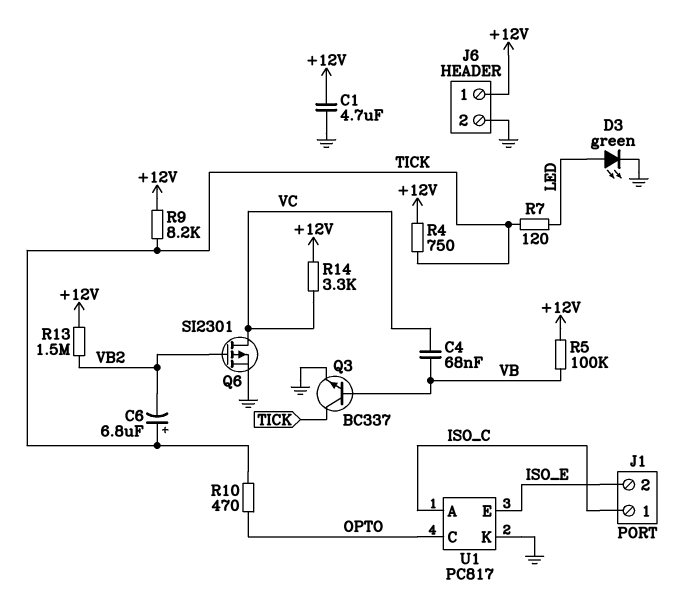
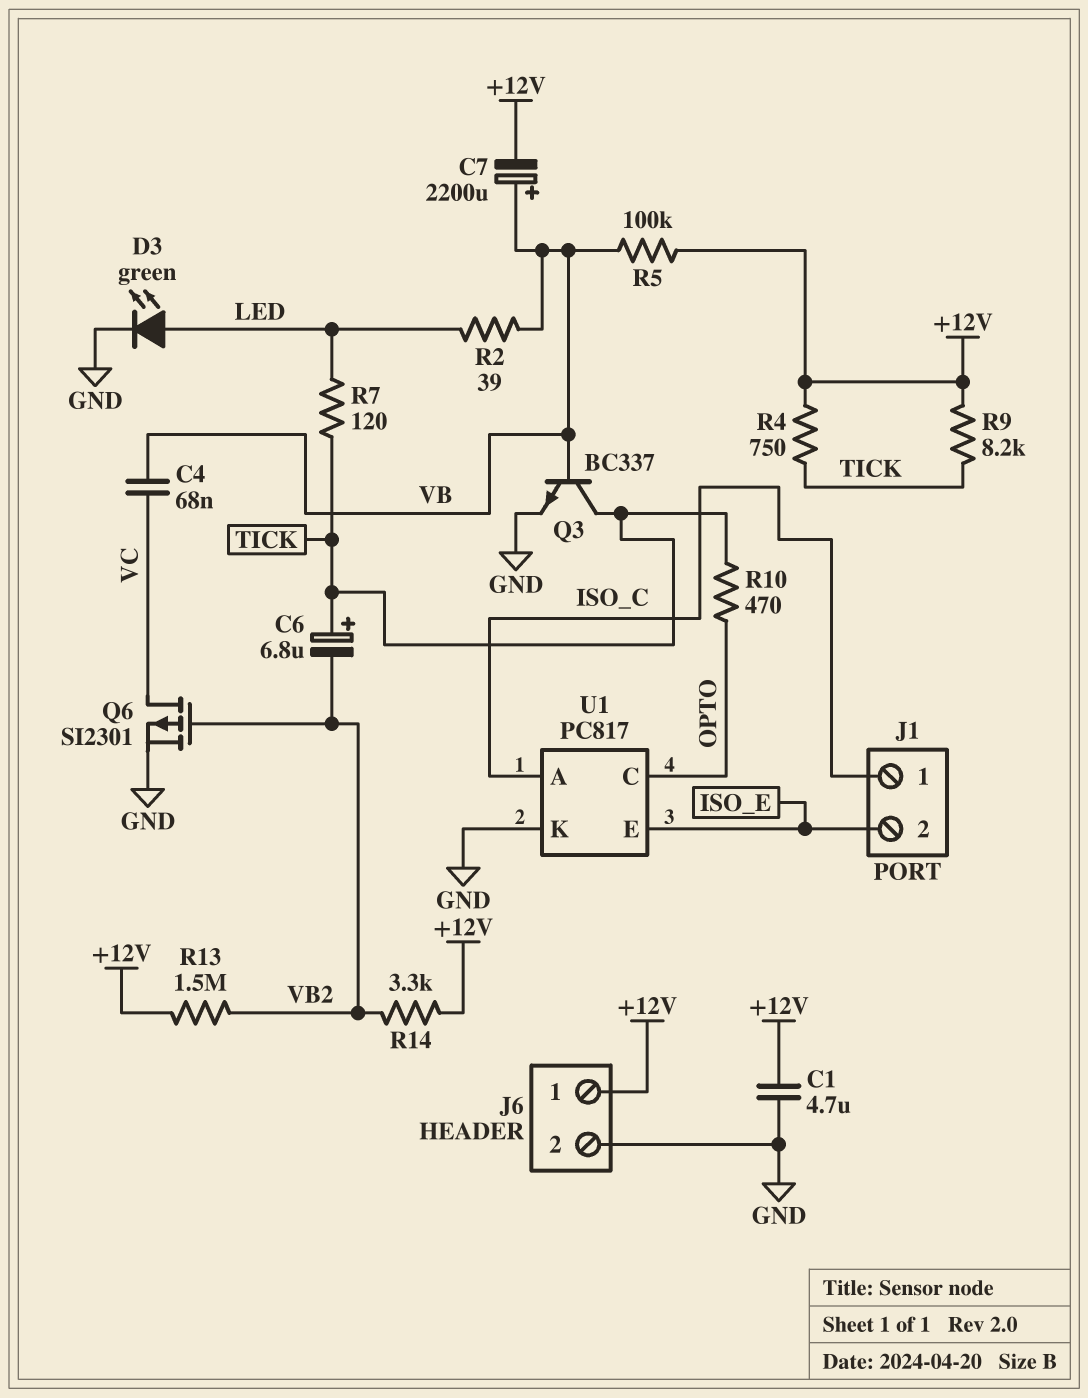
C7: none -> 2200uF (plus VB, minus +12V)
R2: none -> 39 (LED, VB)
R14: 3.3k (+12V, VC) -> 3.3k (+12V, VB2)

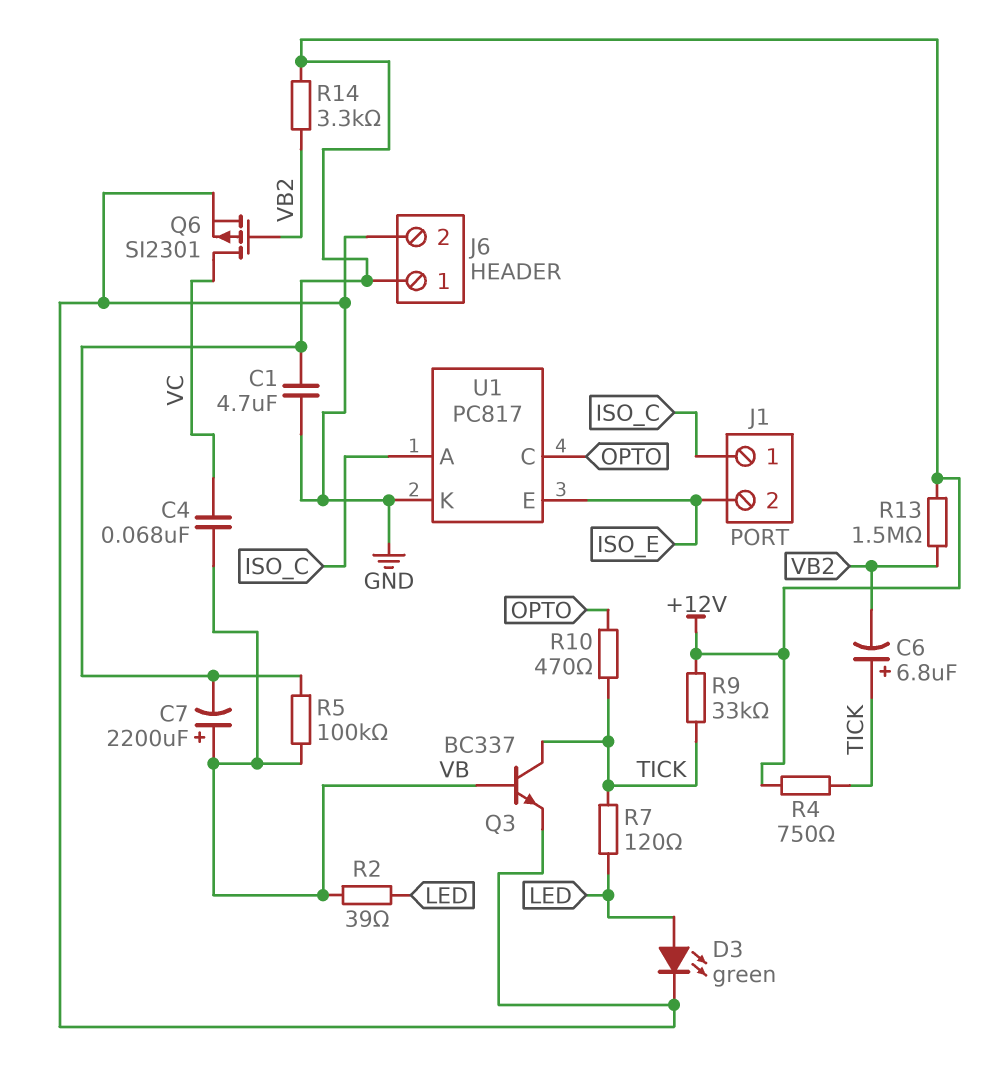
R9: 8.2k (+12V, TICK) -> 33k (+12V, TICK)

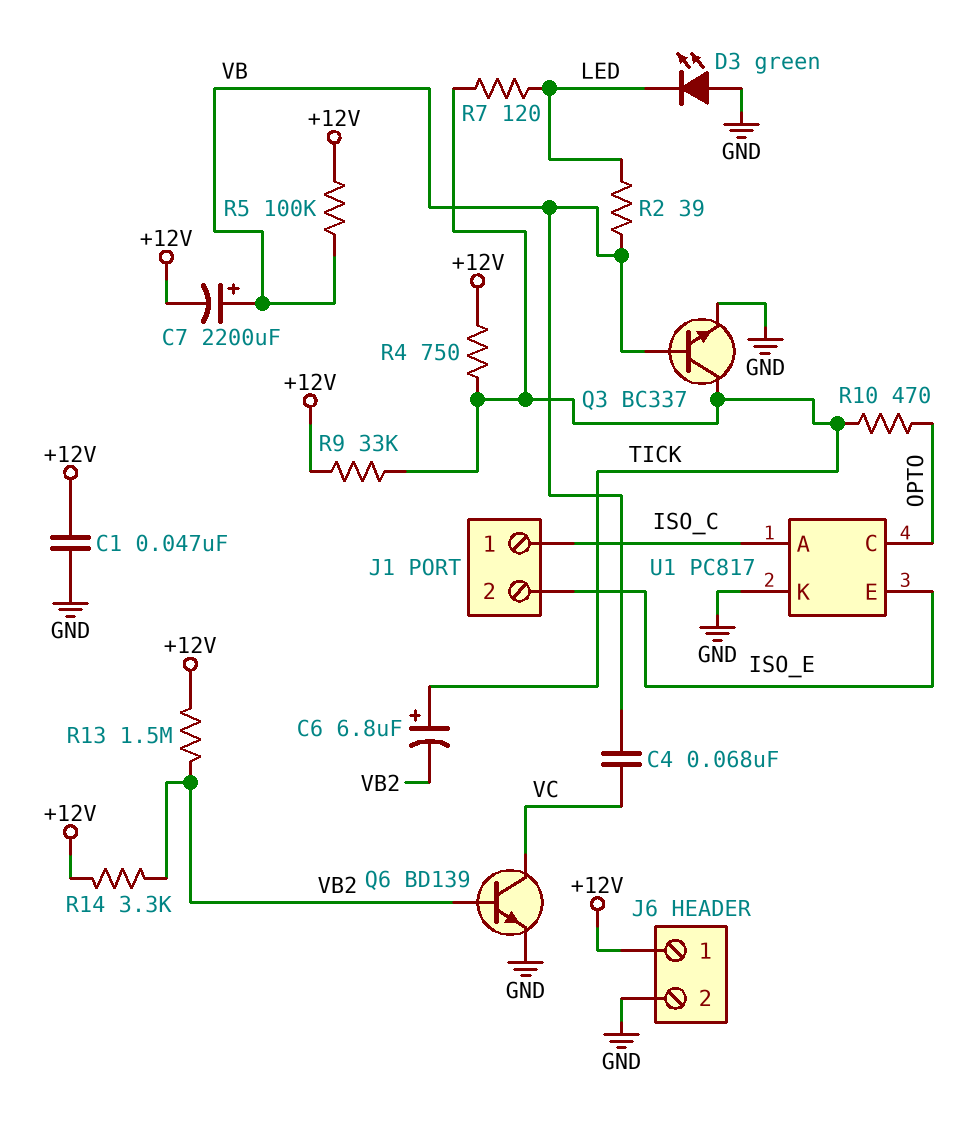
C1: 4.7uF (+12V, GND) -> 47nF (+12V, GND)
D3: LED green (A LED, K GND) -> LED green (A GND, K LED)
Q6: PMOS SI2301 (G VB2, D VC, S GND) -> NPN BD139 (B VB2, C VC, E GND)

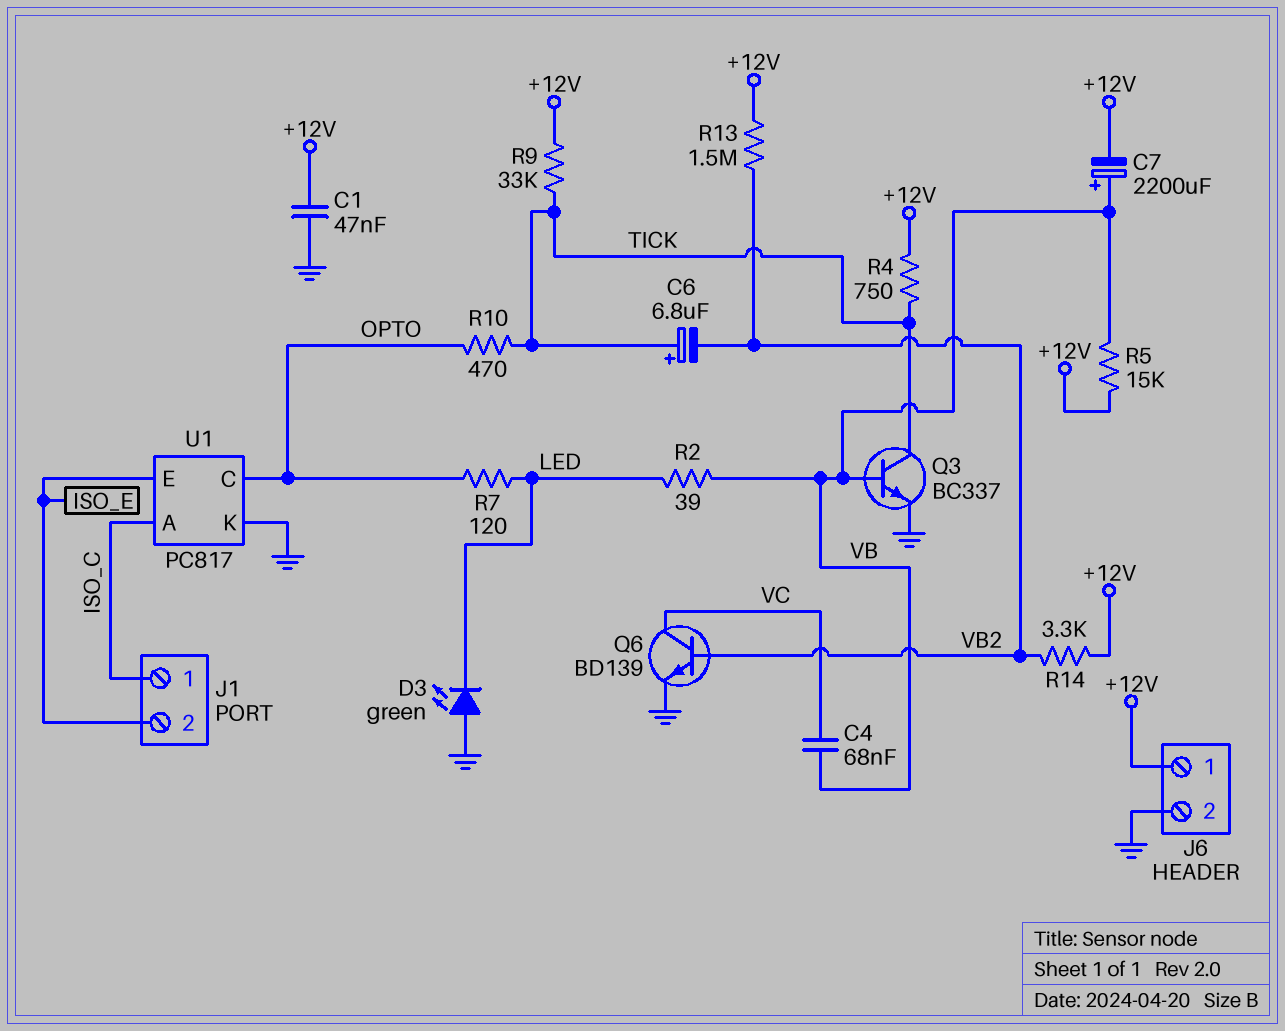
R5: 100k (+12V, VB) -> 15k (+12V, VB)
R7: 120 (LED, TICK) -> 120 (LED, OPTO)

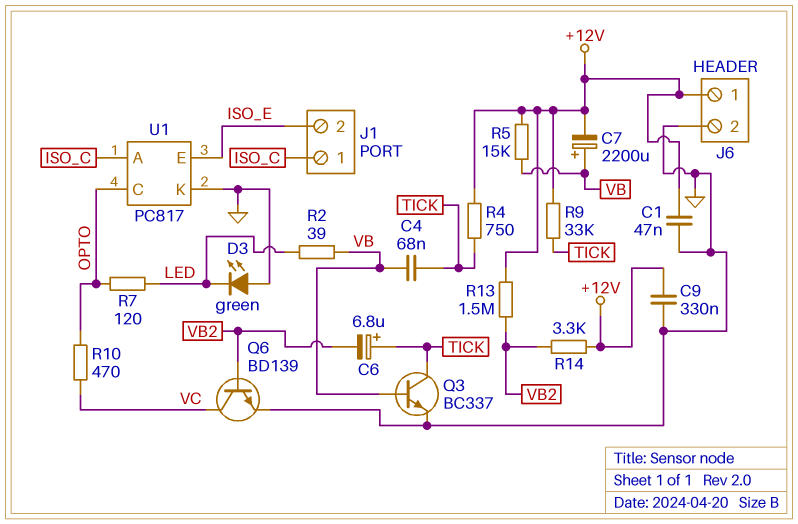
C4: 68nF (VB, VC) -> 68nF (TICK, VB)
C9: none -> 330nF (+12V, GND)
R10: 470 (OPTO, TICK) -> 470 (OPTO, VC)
**********
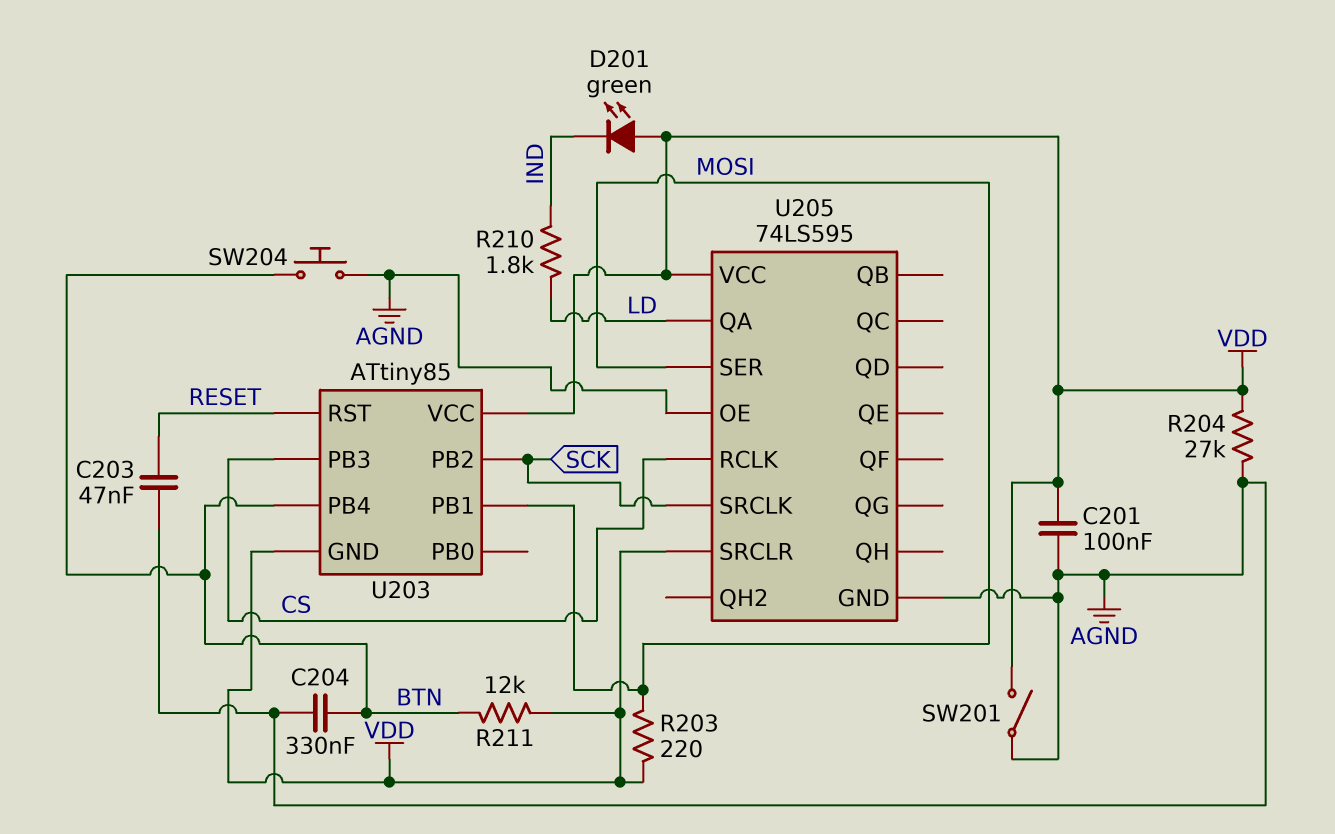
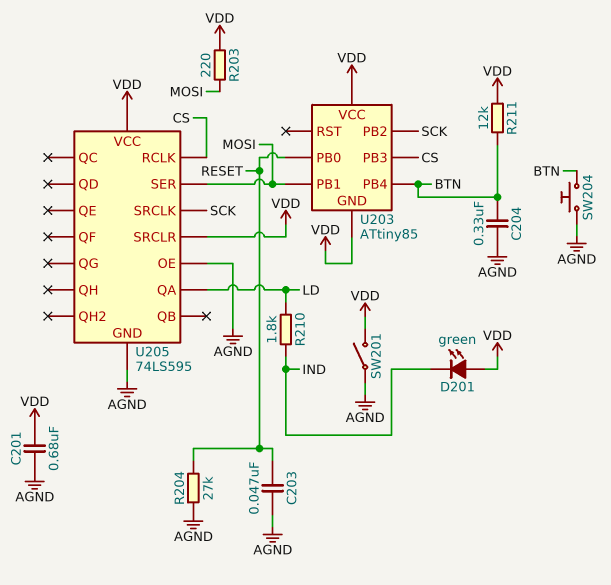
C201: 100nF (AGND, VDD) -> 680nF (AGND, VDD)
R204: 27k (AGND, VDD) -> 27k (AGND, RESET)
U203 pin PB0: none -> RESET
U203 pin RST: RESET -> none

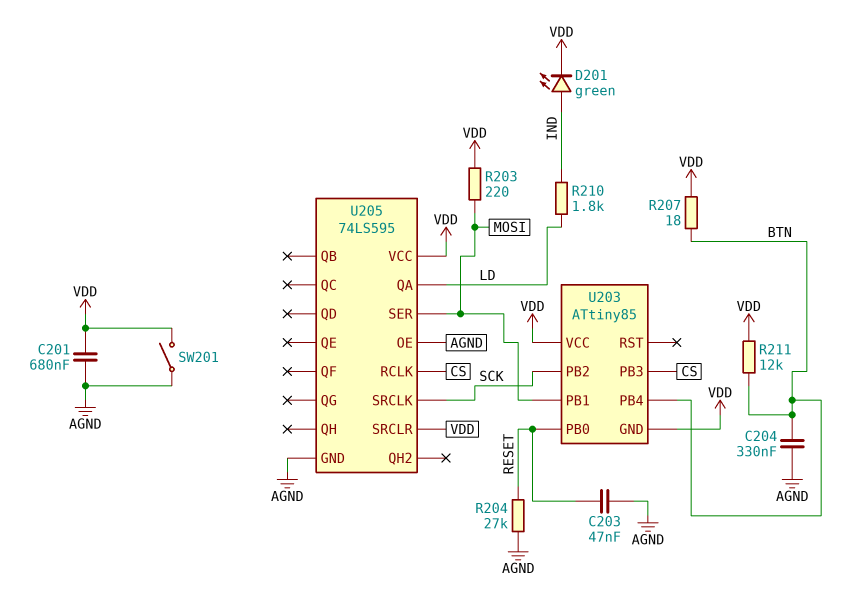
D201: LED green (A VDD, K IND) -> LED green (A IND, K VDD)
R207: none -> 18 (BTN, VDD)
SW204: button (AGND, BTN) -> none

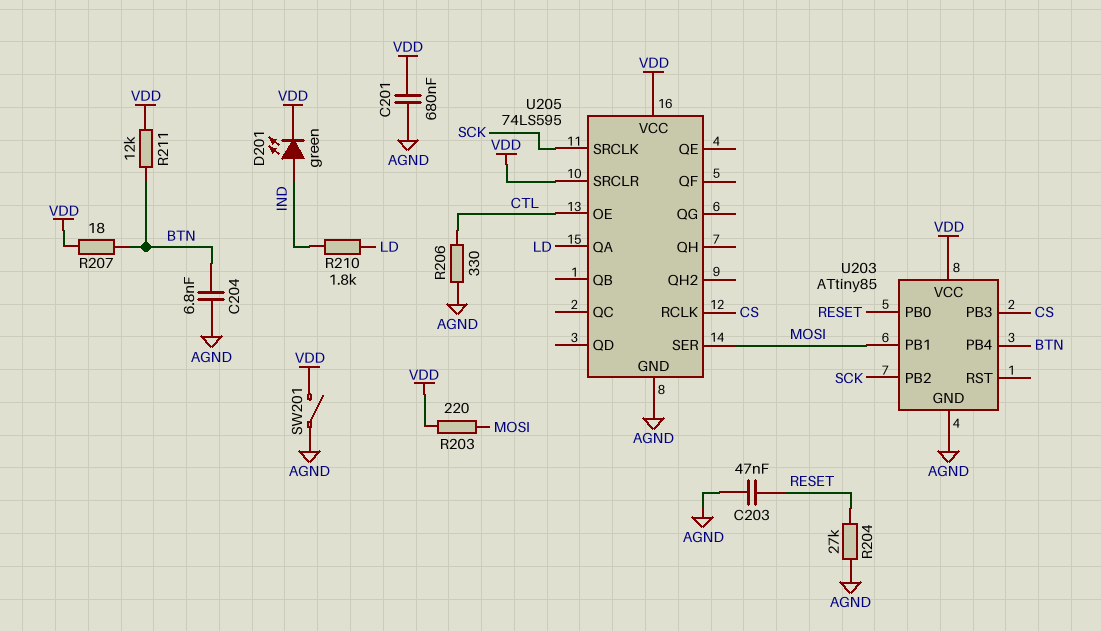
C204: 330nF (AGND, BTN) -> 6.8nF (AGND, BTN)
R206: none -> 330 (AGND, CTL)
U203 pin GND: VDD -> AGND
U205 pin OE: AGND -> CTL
**********
» **Exercise prompt**
Using the material above, transcribe exactly the lines from the one holding "R14: 3.3k (+12V, VC) -> 3.3k (+12V, VB2)" to the one holding "R10: 470 (OPTO, TICK) -> 470 (OPTO, VC)", both ends kept. Do not carry over any pictures.

» **Reply**
R14: 3.3k (+12V, VC) -> 3.3k (+12V, VB2)

R9: 8.2k (+12V, TICK) -> 33k (+12V, TICK)

C1: 4.7uF (+12V, GND) -> 47nF (+12V, GND)
D3: LED green (A LED, K GND) -> LED green (A GND, K LED)
Q6: PMOS SI2301 (G VB2, D VC, S GND) -> NPN BD139 (B VB2, C VC, E GND)

R5: 100k (+12V, VB) -> 15k (+12V, VB)
R7: 120 (LED, TICK) -> 120 (LED, OPTO)

C4: 68nF (VB, VC) -> 68nF (TICK, VB)
C9: none -> 330nF (+12V, GND)
R10: 470 (OPTO, TICK) -> 470 (OPTO, VC)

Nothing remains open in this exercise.